### REQUIRED ACTION
Below are some records. Return exactly the lines from the one containing "U201: PIC12F683 -> PIC12F675" through the one containing "U4: TLC555 -> ICM7555", both included, and only those.

━━━━━ GIVEN DATA

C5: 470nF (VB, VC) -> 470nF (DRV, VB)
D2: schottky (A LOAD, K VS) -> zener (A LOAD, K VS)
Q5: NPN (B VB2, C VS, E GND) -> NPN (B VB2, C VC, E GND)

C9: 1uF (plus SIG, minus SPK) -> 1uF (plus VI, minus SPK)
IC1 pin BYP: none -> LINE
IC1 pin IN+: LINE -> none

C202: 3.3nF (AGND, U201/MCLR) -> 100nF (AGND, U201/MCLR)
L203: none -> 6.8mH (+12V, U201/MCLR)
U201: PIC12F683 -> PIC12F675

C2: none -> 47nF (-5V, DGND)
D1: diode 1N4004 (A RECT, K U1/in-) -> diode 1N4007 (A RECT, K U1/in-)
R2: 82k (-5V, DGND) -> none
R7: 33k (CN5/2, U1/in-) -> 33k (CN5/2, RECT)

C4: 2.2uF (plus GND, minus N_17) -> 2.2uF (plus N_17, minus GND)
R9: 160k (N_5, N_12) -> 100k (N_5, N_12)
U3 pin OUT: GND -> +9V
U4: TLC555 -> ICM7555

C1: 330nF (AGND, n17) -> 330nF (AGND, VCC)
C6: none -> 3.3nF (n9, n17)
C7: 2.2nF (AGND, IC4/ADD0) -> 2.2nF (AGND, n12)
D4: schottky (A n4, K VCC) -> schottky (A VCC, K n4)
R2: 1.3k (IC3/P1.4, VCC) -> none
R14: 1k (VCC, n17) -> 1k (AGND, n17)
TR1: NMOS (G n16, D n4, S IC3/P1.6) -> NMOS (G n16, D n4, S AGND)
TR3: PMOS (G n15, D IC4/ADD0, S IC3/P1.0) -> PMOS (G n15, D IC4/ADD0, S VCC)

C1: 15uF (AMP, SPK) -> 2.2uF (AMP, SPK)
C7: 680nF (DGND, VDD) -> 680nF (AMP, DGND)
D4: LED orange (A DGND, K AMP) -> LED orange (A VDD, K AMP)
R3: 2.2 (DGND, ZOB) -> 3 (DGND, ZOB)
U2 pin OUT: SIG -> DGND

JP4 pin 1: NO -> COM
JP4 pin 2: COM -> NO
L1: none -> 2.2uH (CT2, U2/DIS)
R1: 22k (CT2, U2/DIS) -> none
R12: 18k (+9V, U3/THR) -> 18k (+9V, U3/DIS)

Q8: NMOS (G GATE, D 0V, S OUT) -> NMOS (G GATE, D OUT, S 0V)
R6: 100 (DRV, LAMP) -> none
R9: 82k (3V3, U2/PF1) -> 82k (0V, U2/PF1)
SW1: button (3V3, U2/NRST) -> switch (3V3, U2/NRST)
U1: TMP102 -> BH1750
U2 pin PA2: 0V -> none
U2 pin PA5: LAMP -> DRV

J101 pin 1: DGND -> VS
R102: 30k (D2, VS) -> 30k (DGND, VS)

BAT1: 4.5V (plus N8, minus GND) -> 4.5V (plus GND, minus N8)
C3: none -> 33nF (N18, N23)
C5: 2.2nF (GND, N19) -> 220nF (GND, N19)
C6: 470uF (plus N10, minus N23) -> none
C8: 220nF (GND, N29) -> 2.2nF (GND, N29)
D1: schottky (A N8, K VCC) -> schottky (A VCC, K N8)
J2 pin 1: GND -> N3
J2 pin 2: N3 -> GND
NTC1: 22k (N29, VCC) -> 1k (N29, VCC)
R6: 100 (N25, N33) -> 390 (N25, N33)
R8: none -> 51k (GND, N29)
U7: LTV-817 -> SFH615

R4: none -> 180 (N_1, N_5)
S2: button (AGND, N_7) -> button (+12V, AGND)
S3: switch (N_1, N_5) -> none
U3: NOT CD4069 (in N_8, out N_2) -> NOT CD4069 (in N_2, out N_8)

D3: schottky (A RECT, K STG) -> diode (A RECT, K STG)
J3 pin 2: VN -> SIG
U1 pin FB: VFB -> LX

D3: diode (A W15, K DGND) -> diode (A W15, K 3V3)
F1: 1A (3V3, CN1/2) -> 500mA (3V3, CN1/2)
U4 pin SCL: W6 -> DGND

━━━━━━━━━━

### ANSWER AREA
U201: PIC12F683 -> PIC12F675

C2: none -> 47nF (-5V, DGND)
D1: diode 1N4004 (A RECT, K U1/in-) -> diode 1N4007 (A RECT, K U1/in-)
R2: 82k (-5V, DGND) -> none
R7: 33k (CN5/2, U1/in-) -> 33k (CN5/2, RECT)

C4: 2.2uF (plus GND, minus N_17) -> 2.2uF (plus N_17, minus GND)
R9: 160k (N_5, N_12) -> 100k (N_5, N_12)
U3 pin OUT: GND -> +9V
U4: TLC555 -> ICM7555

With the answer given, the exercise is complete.